BRIEF: Line count for "grey": say how many lines of the data contain it, with no other text.

[Object state change records]

* * * * * * * * *

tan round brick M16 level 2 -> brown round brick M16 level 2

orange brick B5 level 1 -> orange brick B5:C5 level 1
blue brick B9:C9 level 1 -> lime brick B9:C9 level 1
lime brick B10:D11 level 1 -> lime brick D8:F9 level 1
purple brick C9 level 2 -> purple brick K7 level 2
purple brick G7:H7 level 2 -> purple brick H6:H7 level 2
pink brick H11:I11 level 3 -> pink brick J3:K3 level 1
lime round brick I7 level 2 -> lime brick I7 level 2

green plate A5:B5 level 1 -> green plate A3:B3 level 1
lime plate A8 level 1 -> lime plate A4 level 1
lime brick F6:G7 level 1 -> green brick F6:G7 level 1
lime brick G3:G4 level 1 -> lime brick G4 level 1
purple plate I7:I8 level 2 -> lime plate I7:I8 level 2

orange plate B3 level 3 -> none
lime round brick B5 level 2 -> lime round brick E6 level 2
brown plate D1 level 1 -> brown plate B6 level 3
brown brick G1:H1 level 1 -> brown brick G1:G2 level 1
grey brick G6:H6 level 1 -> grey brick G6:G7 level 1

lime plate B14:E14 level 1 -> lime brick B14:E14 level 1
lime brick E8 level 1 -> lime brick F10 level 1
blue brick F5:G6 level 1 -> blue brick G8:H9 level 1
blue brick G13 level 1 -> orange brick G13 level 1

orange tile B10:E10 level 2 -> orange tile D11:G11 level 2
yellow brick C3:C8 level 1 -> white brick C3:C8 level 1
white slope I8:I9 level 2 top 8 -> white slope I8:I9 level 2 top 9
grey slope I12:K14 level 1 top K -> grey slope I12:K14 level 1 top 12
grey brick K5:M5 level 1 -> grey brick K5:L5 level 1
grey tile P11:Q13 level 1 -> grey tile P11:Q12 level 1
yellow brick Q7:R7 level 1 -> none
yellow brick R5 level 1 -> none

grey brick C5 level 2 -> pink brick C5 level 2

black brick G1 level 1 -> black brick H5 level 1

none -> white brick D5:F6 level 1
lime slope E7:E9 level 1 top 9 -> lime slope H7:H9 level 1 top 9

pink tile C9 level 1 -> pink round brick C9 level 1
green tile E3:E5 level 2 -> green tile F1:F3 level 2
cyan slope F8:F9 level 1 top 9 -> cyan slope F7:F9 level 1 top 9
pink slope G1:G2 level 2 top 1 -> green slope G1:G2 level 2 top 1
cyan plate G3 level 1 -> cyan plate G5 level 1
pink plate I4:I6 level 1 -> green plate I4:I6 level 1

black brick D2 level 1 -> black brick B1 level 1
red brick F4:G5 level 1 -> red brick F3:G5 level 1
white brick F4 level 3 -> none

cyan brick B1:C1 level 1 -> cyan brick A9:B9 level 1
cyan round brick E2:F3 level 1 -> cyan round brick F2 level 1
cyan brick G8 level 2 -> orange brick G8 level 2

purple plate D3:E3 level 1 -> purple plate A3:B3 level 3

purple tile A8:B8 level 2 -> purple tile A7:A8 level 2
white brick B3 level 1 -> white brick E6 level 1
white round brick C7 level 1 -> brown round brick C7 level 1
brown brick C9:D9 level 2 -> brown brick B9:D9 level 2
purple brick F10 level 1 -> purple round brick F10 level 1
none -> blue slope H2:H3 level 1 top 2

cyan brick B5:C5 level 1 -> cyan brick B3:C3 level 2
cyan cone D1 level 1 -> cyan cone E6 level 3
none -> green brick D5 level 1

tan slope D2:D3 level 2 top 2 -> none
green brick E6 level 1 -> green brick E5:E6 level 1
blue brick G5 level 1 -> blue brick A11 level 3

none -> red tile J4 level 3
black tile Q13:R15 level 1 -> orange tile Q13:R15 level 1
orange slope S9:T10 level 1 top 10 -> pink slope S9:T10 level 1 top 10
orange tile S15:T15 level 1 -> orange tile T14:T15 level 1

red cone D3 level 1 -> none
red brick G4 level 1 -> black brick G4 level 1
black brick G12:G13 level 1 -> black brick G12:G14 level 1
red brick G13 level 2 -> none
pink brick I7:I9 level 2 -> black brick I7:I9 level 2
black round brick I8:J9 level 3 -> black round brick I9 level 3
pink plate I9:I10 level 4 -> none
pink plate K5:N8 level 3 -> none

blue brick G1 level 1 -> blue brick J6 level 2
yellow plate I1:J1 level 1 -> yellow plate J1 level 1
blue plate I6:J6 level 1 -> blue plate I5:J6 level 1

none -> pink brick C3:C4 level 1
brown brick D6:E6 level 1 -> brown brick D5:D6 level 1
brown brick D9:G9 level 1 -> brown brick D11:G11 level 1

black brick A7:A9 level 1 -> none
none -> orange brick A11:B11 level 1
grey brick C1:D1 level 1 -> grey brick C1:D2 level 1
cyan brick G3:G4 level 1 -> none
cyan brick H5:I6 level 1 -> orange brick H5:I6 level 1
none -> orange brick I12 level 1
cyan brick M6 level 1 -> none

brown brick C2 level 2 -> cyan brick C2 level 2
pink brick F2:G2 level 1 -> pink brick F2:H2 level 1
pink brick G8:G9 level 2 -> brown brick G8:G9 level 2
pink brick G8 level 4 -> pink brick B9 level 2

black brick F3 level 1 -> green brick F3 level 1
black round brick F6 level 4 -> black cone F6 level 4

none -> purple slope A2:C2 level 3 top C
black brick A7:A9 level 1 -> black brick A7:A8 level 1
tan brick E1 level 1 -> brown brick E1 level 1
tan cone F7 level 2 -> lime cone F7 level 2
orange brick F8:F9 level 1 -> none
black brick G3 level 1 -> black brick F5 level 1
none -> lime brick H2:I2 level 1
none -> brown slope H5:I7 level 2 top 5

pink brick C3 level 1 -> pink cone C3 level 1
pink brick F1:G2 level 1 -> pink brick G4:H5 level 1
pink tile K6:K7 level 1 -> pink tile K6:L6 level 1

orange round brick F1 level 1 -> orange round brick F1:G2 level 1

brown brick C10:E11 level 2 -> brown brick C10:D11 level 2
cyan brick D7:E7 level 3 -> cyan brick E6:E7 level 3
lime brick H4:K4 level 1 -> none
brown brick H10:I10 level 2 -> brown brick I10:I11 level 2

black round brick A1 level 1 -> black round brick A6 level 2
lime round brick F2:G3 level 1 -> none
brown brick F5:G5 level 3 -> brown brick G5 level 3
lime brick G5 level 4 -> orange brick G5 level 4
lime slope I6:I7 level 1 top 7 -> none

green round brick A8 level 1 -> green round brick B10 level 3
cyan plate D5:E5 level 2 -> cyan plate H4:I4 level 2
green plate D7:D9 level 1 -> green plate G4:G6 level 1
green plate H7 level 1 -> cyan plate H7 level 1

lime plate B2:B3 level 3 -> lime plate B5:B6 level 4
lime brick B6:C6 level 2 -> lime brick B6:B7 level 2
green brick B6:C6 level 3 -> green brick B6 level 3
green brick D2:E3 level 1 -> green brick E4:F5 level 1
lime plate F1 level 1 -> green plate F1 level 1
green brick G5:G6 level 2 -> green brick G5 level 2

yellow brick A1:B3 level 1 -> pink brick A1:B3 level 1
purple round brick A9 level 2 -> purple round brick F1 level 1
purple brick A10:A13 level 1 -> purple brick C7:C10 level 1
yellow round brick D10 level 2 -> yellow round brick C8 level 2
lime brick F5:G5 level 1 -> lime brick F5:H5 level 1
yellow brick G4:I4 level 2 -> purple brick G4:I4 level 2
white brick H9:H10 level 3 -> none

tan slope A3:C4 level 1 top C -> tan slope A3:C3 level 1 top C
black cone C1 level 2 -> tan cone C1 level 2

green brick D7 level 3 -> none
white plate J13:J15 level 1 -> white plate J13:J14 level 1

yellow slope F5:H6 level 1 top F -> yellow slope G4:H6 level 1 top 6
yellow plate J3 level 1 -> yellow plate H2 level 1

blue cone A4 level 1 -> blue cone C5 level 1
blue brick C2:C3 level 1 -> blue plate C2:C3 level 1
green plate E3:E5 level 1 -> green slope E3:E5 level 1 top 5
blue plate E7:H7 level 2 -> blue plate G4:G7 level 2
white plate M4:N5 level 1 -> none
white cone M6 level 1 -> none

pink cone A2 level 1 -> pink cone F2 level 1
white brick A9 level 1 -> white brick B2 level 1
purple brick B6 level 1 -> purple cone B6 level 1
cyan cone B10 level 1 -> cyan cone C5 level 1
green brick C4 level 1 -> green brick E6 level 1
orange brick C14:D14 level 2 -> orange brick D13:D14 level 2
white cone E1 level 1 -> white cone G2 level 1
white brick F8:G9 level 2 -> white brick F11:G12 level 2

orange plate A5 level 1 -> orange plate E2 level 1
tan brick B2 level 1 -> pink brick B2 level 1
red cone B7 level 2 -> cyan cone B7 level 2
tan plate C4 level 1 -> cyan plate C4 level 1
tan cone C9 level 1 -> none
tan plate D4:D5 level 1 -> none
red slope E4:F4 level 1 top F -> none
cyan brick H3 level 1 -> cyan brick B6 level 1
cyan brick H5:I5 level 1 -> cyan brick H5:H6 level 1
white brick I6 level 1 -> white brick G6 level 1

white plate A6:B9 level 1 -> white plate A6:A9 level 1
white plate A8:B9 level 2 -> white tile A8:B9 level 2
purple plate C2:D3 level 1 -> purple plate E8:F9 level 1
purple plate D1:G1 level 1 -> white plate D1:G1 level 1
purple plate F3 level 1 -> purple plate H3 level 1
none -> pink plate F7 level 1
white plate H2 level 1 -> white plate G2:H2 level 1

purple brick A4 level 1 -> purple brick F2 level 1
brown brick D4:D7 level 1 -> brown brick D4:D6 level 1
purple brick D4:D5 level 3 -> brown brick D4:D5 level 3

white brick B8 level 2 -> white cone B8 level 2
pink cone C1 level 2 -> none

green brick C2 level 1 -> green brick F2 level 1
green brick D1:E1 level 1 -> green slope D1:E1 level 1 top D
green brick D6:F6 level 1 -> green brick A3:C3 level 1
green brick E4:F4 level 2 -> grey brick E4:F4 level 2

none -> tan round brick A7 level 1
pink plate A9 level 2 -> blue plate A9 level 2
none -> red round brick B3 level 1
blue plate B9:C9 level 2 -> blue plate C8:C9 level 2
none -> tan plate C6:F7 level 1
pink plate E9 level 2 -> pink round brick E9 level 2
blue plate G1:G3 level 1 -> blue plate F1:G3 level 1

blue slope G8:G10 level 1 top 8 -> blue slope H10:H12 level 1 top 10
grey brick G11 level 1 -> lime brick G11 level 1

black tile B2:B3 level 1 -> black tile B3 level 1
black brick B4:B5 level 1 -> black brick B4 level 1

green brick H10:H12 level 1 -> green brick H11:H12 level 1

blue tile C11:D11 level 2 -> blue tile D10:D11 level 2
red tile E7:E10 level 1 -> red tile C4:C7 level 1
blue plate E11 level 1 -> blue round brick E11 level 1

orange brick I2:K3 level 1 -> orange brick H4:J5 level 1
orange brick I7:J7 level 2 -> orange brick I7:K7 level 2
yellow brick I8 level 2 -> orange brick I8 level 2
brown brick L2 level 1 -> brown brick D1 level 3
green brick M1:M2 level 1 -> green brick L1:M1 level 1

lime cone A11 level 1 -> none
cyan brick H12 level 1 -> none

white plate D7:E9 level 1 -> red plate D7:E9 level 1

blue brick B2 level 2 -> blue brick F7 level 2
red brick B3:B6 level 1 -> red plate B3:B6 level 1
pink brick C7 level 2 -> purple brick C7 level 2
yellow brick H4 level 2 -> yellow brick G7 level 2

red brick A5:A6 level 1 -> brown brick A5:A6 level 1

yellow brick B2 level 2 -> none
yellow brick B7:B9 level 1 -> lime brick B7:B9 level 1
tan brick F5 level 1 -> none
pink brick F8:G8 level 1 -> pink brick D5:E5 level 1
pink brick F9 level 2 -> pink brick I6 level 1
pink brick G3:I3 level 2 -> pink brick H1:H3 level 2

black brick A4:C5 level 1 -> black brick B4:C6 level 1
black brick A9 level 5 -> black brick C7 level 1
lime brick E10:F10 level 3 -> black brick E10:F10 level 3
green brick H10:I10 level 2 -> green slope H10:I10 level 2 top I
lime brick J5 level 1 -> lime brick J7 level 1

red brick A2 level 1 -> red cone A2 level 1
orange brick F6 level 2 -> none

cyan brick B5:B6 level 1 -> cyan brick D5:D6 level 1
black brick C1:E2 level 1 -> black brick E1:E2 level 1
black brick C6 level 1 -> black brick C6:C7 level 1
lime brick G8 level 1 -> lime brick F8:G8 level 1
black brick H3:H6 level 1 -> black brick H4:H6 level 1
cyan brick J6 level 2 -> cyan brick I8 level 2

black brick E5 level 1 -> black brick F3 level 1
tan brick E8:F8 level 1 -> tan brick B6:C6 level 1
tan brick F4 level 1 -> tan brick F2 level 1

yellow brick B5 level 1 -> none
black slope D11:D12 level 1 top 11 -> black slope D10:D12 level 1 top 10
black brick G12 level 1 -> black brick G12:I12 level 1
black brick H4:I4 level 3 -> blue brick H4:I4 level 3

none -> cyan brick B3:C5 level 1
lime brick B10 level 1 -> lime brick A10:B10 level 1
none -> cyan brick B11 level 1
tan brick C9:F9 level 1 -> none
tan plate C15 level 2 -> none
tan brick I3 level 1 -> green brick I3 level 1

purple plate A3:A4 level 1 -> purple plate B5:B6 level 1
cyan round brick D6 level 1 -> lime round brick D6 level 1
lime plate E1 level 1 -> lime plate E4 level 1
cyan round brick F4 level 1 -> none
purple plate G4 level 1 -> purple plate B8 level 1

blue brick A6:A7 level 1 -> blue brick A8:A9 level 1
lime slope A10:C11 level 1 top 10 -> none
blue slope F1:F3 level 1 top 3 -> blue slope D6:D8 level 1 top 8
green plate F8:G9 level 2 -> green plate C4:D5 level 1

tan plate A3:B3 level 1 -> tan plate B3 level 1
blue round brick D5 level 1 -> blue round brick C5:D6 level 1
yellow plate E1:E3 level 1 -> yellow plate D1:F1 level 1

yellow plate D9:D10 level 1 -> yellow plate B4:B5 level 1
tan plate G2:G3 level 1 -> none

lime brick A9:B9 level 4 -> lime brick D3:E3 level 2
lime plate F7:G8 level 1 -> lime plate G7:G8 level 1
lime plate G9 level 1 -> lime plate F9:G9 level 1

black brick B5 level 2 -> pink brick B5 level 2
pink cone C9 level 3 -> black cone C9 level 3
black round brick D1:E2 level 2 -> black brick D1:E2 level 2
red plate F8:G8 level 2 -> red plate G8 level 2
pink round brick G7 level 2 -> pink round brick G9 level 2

* * * * * * * * *

ANSWER AREA: 8